**Data supplied**.

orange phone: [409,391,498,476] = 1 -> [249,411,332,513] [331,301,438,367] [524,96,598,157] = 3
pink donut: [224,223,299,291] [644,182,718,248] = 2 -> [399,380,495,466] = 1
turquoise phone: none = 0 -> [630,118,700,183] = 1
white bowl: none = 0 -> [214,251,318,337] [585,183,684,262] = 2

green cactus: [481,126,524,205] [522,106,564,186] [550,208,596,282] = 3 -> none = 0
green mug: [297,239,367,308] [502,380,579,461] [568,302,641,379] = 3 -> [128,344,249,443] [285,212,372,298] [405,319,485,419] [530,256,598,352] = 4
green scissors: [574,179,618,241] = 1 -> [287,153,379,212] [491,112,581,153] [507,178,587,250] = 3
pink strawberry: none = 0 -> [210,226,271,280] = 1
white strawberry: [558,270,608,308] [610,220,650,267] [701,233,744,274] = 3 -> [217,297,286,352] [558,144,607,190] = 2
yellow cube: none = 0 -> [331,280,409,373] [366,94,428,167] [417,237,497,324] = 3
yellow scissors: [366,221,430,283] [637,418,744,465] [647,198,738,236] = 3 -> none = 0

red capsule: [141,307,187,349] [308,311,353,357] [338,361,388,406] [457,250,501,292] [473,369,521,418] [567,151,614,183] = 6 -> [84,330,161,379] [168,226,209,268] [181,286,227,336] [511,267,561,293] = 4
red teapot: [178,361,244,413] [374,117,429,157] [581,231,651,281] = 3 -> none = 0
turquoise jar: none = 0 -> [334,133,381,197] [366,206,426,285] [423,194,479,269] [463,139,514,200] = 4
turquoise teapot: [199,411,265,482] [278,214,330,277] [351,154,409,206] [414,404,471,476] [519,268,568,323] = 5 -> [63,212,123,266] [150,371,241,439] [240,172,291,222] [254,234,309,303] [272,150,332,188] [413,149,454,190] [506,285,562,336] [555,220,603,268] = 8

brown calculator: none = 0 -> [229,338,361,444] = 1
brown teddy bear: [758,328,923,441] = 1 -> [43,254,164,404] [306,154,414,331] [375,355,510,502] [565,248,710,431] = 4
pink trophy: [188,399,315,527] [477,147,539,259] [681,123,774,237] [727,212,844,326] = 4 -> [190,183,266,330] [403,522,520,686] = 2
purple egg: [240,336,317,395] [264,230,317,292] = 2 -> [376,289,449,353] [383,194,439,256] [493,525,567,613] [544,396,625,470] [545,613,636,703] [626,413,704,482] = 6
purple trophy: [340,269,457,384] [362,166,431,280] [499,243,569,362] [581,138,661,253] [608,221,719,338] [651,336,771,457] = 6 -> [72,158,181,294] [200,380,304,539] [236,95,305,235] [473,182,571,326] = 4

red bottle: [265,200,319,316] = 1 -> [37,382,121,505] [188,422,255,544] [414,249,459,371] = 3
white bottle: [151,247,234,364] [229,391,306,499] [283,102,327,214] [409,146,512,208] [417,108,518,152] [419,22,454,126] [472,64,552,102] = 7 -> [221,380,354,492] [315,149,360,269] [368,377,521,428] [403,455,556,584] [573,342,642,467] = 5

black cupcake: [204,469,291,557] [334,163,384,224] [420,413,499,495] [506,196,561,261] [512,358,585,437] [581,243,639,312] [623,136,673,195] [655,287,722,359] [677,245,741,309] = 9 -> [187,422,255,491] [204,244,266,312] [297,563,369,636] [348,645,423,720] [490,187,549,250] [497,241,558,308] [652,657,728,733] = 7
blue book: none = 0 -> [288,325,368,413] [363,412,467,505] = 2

**Required action**.
Word for word, reproduce all of the material shown above.

**Completed exercise**.
orange phone: [409,391,498,476] = 1 -> [249,411,332,513] [331,301,438,367] [524,96,598,157] = 3
pink donut: [224,223,299,291] [644,182,718,248] = 2 -> [399,380,495,466] = 1
turquoise phone: none = 0 -> [630,118,700,183] = 1
white bowl: none = 0 -> [214,251,318,337] [585,183,684,262] = 2

green cactus: [481,126,524,205] [522,106,564,186] [550,208,596,282] = 3 -> none = 0
green mug: [297,239,367,308] [502,380,579,461] [568,302,641,379] = 3 -> [128,344,249,443] [285,212,372,298] [405,319,485,419] [530,256,598,352] = 4
green scissors: [574,179,618,241] = 1 -> [287,153,379,212] [491,112,581,153] [507,178,587,250] = 3
pink strawberry: none = 0 -> [210,226,271,280] = 1
white strawberry: [558,270,608,308] [610,220,650,267] [701,233,744,274] = 3 -> [217,297,286,352] [558,144,607,190] = 2
yellow cube: none = 0 -> [331,280,409,373] [366,94,428,167] [417,237,497,324] = 3
yellow scissors: [366,221,430,283] [637,418,744,465] [647,198,738,236] = 3 -> none = 0

red capsule: [141,307,187,349] [308,311,353,357] [338,361,388,406] [457,250,501,292] [473,369,521,418] [567,151,614,183] = 6 -> [84,330,161,379] [168,226,209,268] [181,286,227,336] [511,267,561,293] = 4
red teapot: [178,361,244,413] [374,117,429,157] [581,231,651,281] = 3 -> none = 0
turquoise jar: none = 0 -> [334,133,381,197] [366,206,426,285] [423,194,479,269] [463,139,514,200] = 4
turquoise teapot: [199,411,265,482] [278,214,330,277] [351,154,409,206] [414,404,471,476] [519,268,568,323] = 5 -> [63,212,123,266] [150,371,241,439] [240,172,291,222] [254,234,309,303] [272,150,332,188] [413,149,454,190] [506,285,562,336] [555,220,603,268] = 8

brown calculator: none = 0 -> [229,338,361,444] = 1
brown teddy bear: [758,328,923,441] = 1 -> [43,254,164,404] [306,154,414,331] [375,355,510,502] [565,248,710,431] = 4
pink trophy: [188,399,315,527] [477,147,539,259] [681,123,774,237] [727,212,844,326] = 4 -> [190,183,266,330] [403,522,520,686] = 2
purple egg: [240,336,317,395] [264,230,317,292] = 2 -> [376,289,449,353] [383,194,439,256] [493,525,567,613] [544,396,625,470] [545,613,636,703] [626,413,704,482] = 6
purple trophy: [340,269,457,384] [362,166,431,280] [499,243,569,362] [581,138,661,253] [608,221,719,338] [651,336,771,457] = 6 -> [72,158,181,294] [200,380,304,539] [236,95,305,235] [473,182,571,326] = 4

red bottle: [265,200,319,316] = 1 -> [37,382,121,505] [188,422,255,544] [414,249,459,371] = 3
white bottle: [151,247,234,364] [229,391,306,499] [283,102,327,214] [409,146,512,208] [417,108,518,152] [419,22,454,126] [472,64,552,102] = 7 -> [221,380,354,492] [315,149,360,269] [368,377,521,428] [403,455,556,584] [573,342,642,467] = 5

black cupcake: [204,469,291,557] [334,163,384,224] [420,413,499,495] [506,196,561,261] [512,358,585,437] [581,243,639,312] [623,136,673,195] [655,287,722,359] [677,245,741,309] = 9 -> [187,422,255,491] [204,244,266,312] [297,563,369,636] [348,645,423,720] [490,187,549,250] [497,241,558,308] [652,657,728,733] = 7
blue book: none = 0 -> [288,325,368,413] [363,412,467,505] = 2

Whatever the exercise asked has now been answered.